▸ **Required work**: Using the listing below, extract each line that has the word "cone" in it.

▸ **Record extracts**:

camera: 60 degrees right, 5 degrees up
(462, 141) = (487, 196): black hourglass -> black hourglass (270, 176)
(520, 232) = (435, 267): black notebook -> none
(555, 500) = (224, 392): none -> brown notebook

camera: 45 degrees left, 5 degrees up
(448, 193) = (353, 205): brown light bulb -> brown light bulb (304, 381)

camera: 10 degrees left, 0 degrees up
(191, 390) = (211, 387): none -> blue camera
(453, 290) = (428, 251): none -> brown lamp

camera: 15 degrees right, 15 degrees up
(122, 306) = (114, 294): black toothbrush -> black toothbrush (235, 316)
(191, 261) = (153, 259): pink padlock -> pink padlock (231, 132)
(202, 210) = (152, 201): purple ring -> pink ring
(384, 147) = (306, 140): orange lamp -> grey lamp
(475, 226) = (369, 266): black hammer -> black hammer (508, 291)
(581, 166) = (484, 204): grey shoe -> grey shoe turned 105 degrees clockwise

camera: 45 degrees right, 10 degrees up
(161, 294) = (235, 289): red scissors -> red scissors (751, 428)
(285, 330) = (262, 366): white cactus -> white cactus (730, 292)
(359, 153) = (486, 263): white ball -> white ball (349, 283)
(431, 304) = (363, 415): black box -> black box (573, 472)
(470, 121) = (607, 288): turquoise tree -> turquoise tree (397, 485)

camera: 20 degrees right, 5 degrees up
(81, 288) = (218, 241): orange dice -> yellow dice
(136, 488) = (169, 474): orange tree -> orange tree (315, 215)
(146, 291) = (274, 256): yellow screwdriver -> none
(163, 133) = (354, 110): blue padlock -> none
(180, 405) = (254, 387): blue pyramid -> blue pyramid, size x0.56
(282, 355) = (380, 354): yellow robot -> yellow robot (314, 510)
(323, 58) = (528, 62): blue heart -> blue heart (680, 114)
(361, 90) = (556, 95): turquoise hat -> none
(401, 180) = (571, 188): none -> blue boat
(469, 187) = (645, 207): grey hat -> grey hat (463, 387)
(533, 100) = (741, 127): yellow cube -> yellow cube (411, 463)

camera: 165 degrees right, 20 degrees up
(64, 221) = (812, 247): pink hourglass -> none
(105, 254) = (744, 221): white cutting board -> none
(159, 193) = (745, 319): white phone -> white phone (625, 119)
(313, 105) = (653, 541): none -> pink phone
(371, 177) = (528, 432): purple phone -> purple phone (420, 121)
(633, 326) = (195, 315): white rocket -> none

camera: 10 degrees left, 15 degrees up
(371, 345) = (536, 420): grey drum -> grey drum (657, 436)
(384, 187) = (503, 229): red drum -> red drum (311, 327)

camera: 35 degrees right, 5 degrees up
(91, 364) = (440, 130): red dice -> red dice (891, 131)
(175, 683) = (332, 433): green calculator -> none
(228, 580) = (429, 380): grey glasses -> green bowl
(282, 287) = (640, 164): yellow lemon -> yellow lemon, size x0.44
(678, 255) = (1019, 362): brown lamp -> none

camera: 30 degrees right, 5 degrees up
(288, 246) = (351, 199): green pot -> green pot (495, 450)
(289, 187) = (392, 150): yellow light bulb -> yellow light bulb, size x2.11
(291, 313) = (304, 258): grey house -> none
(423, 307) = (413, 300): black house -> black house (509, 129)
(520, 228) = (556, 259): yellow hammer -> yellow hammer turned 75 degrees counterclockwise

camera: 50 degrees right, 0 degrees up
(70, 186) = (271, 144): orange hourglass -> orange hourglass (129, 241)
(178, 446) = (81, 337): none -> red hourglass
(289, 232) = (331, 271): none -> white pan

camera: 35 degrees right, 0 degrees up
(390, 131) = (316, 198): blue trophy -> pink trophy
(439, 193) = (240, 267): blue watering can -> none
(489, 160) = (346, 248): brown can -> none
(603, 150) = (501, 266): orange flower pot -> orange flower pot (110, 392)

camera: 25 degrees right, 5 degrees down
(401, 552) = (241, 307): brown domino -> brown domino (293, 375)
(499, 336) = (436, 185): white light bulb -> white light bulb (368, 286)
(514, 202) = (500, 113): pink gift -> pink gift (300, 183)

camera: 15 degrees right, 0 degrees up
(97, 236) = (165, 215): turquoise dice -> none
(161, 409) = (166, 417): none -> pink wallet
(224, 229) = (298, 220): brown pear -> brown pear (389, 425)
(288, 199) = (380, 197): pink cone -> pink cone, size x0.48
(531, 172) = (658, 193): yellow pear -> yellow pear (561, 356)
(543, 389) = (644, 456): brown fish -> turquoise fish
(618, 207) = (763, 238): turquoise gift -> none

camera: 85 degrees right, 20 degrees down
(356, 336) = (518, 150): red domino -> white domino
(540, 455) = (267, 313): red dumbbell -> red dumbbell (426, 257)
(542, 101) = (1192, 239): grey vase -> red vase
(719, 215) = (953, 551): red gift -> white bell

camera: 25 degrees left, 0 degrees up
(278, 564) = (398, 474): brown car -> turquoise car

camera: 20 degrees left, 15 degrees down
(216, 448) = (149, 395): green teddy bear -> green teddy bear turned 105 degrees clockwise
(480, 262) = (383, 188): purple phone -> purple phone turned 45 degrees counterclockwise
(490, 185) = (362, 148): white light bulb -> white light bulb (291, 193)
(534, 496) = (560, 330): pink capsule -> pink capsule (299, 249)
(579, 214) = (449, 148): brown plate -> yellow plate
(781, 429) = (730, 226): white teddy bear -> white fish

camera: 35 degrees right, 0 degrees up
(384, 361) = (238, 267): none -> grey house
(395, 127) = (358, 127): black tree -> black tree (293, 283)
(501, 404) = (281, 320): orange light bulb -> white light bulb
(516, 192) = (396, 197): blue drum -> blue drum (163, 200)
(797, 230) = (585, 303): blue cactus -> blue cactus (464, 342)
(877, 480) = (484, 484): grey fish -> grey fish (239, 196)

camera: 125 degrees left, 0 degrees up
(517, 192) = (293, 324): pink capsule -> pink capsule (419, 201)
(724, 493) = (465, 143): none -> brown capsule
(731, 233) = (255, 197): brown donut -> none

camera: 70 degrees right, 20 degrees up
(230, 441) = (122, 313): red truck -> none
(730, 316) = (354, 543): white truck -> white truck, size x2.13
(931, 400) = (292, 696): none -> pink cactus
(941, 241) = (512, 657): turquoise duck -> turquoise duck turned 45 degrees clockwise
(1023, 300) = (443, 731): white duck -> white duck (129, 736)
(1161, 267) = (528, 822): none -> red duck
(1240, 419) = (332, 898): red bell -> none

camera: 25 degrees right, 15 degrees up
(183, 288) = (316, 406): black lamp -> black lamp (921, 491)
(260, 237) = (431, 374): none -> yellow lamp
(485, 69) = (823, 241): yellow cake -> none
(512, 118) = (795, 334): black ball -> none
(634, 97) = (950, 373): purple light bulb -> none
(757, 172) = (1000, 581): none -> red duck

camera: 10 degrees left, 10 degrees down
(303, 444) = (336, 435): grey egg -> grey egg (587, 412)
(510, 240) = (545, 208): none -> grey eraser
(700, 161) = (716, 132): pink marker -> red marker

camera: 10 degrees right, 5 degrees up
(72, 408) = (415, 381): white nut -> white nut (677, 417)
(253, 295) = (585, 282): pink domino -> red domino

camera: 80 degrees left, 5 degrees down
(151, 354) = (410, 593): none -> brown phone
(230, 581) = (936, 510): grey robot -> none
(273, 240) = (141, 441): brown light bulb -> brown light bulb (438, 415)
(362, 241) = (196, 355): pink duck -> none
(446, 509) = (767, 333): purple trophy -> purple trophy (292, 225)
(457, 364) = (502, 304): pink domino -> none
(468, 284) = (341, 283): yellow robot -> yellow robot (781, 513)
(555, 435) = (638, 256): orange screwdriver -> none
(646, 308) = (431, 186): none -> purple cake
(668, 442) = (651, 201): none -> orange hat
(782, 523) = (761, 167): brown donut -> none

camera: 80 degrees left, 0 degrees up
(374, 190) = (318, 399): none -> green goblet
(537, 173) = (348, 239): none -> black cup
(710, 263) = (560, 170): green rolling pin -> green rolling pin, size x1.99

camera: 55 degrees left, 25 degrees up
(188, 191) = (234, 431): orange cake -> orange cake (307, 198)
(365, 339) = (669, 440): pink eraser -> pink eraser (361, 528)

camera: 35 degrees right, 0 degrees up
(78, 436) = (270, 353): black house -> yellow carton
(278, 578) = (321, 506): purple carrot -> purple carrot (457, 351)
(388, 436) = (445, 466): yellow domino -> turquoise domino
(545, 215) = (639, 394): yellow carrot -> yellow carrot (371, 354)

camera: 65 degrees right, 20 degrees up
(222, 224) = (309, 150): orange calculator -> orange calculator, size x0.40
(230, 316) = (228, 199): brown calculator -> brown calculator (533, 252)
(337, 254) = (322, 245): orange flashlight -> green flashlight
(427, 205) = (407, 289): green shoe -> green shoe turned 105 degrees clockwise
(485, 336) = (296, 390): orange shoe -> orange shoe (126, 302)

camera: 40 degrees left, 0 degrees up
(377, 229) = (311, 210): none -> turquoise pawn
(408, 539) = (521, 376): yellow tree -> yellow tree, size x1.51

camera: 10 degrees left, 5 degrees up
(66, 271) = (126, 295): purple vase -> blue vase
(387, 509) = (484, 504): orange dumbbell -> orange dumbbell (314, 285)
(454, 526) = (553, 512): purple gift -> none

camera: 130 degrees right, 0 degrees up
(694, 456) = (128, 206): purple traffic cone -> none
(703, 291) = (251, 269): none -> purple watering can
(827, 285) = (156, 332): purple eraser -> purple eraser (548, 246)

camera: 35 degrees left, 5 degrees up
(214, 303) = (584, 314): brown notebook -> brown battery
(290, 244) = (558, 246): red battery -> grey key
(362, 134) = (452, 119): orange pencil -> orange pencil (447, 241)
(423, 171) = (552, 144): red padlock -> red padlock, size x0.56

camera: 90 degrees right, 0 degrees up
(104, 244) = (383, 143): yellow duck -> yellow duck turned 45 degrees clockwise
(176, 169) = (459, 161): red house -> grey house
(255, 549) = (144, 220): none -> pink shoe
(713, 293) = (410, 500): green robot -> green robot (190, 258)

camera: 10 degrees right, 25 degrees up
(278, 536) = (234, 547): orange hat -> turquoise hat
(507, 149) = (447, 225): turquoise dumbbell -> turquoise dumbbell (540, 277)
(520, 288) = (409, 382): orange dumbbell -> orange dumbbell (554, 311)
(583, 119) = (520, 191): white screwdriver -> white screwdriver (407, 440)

▸ **Solution below**:
(288, 199) = (380, 197): pink cone -> pink cone, size x0.48
(694, 456) = (128, 206): purple traffic cone -> none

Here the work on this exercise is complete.